> _COLLECTED MATERIAL_
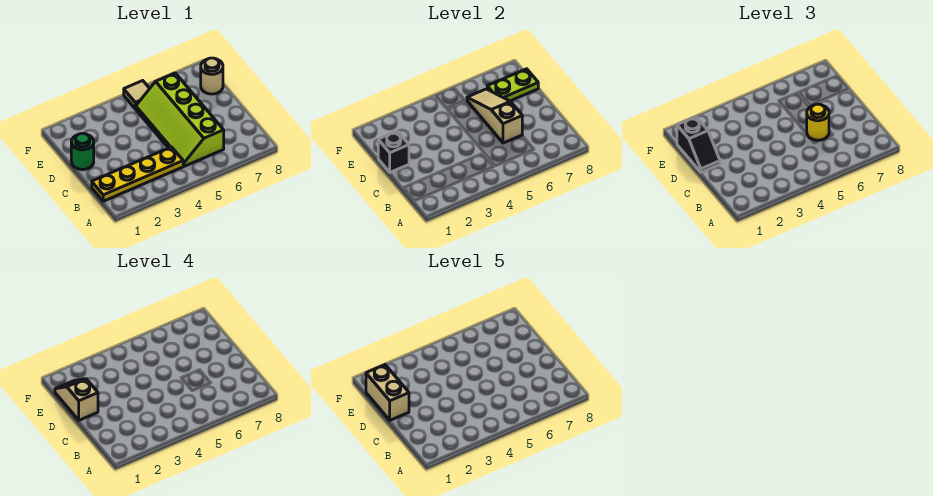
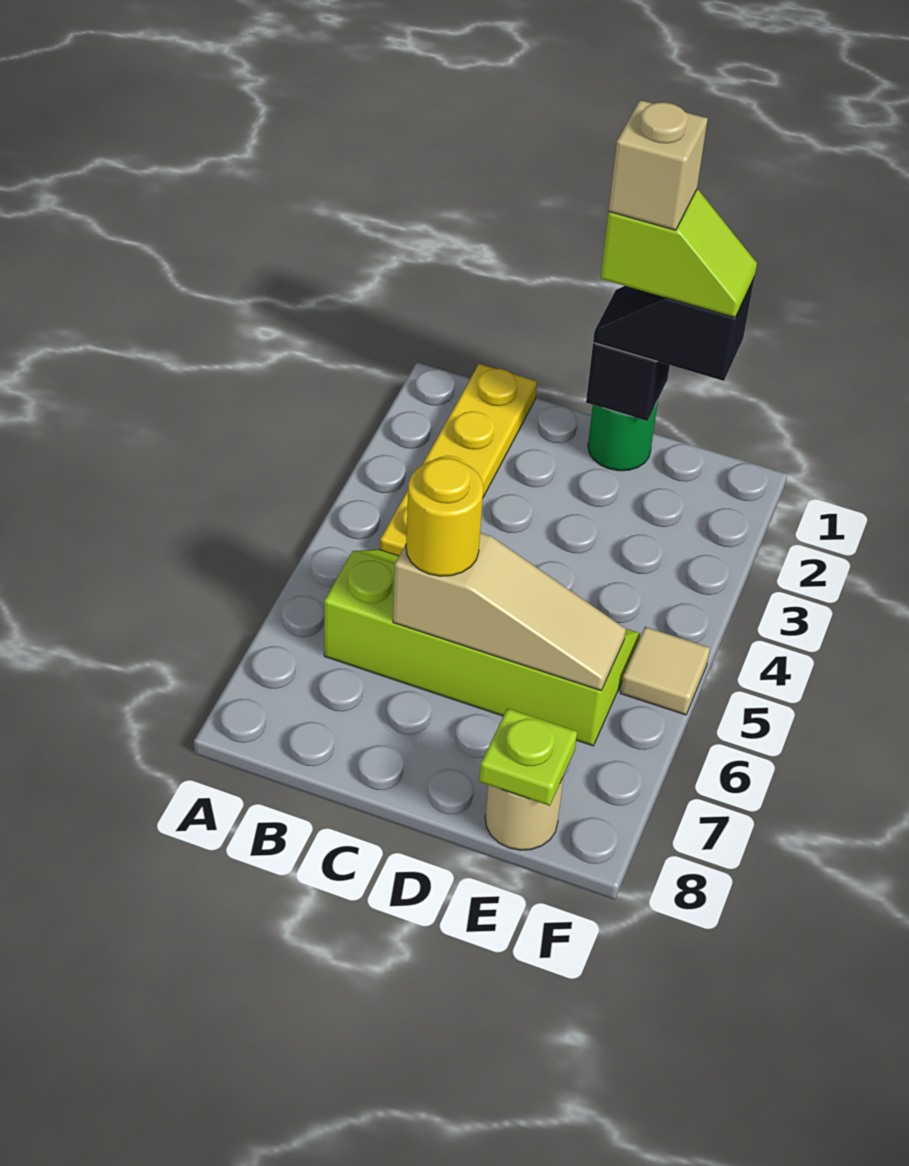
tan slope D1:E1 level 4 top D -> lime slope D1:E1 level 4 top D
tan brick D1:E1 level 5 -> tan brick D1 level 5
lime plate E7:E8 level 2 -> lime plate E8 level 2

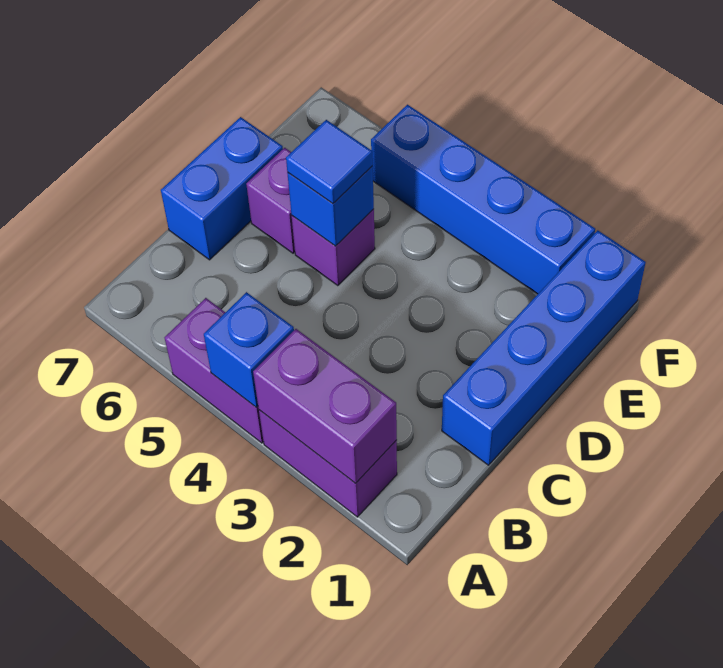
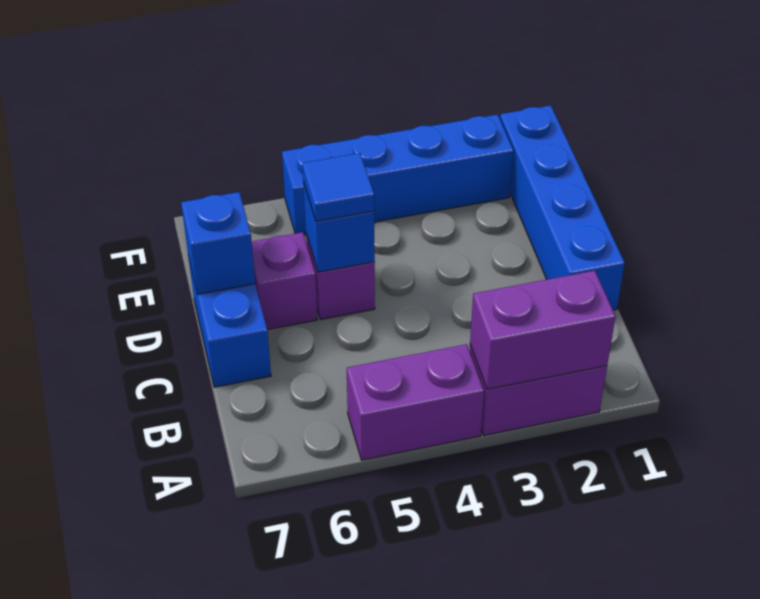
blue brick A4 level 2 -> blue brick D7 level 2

> _PROBLEM DESCRIPTION_
For this exercise, copy every line of the data that holds "brick".

> _RESPONSE TO THE EXERCISE_
tan brick D1:E1 level 5 -> tan brick D1 level 5
blue brick A4 level 2 -> blue brick D7 level 2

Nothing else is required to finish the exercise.